━━━ Supplied information ━━━

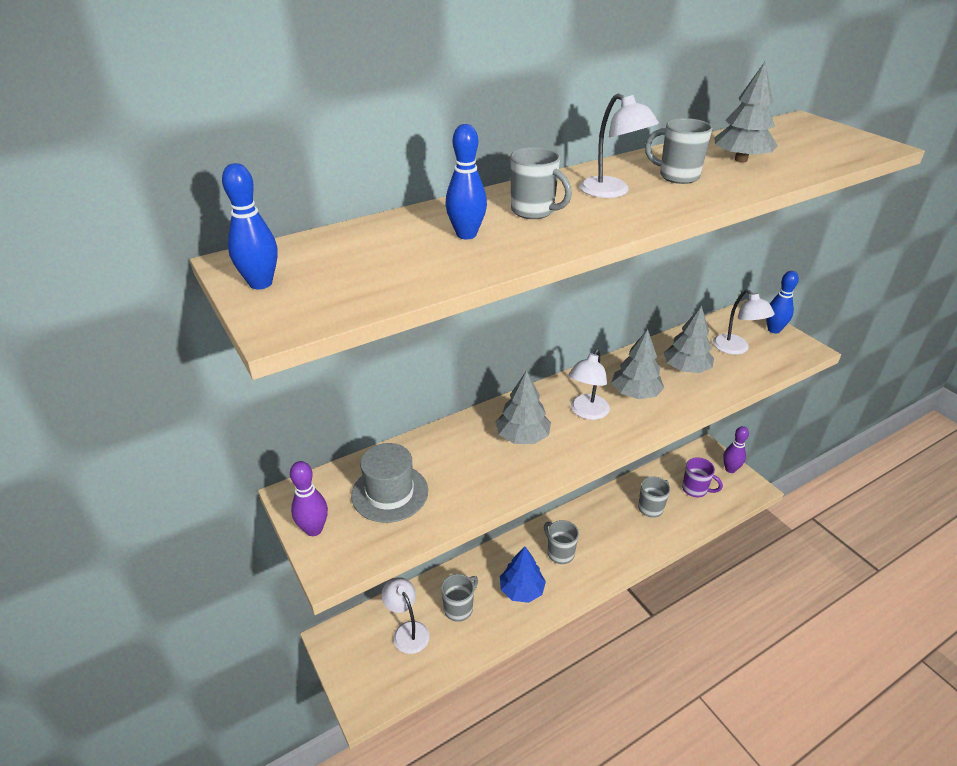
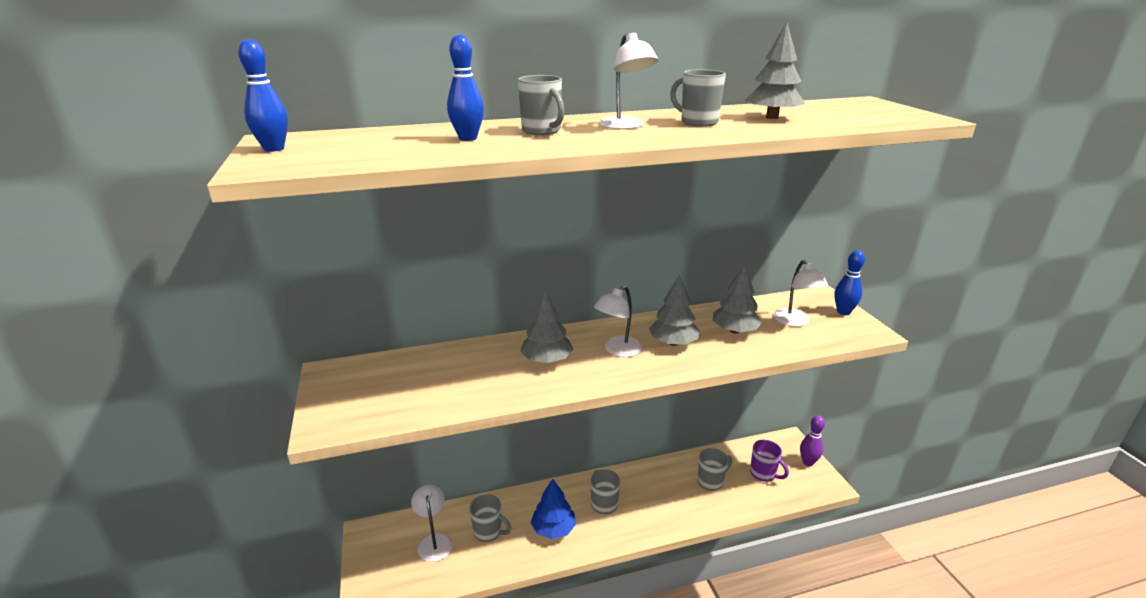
camera: 15 degrees right, 10 degrees down
(314, 529) = (326, 398): purple bowling pin -> none
(390, 493) = (405, 382): grey hat -> none
(459, 608) = (489, 532): grey mug -> grey mug turned 60 degrees clockwise

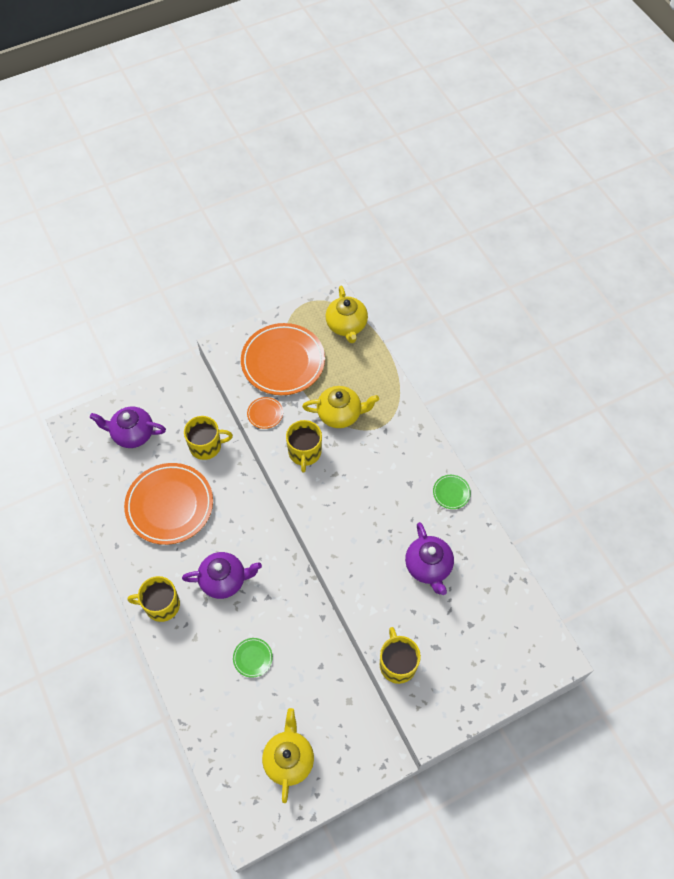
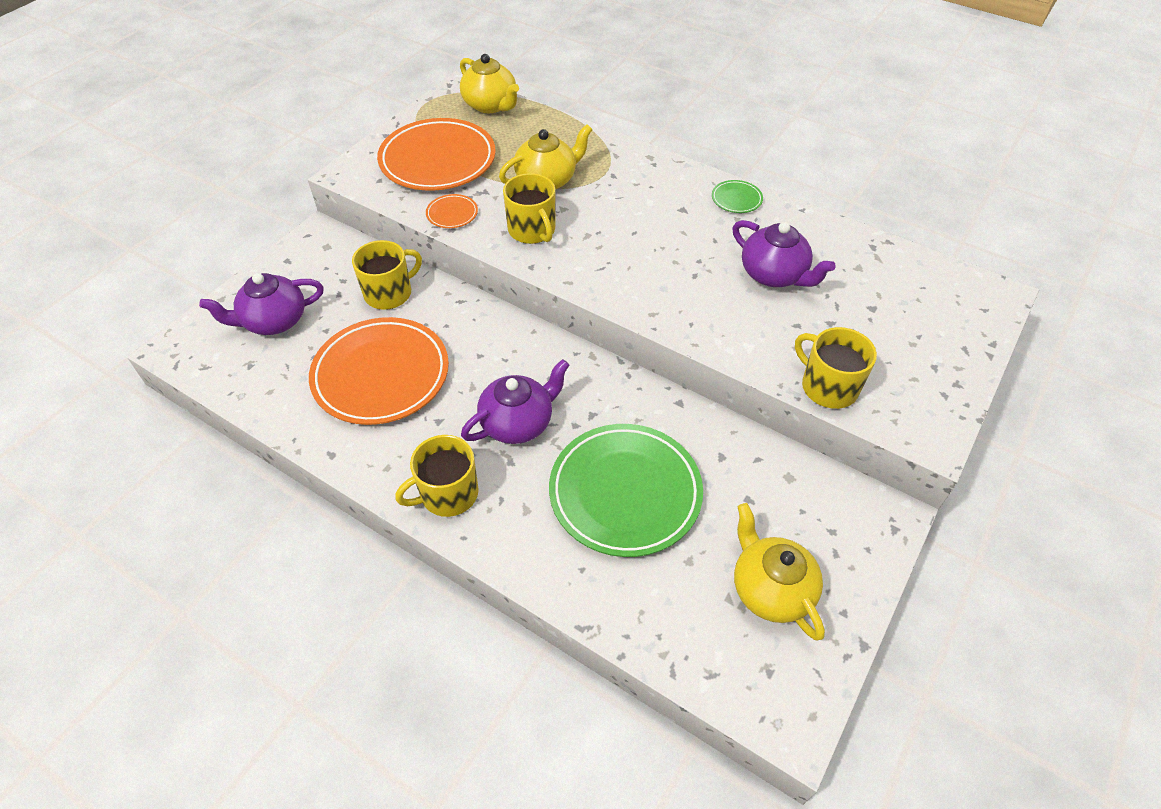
camera: 30 degrees left, 10 degrees down
(252, 658) = (625, 492): green plate -> green plate, size x2.40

━━━

* [What to produce]
Set the records down again exactly as given, and leave the pictures out.

* [Final answer]
camera: 15 degrees right, 10 degrees down
(314, 529) = (326, 398): purple bowling pin -> none
(390, 493) = (405, 382): grey hat -> none
(459, 608) = (489, 532): grey mug -> grey mug turned 60 degrees clockwise

camera: 30 degrees left, 10 degrees down
(252, 658) = (625, 492): green plate -> green plate, size x2.40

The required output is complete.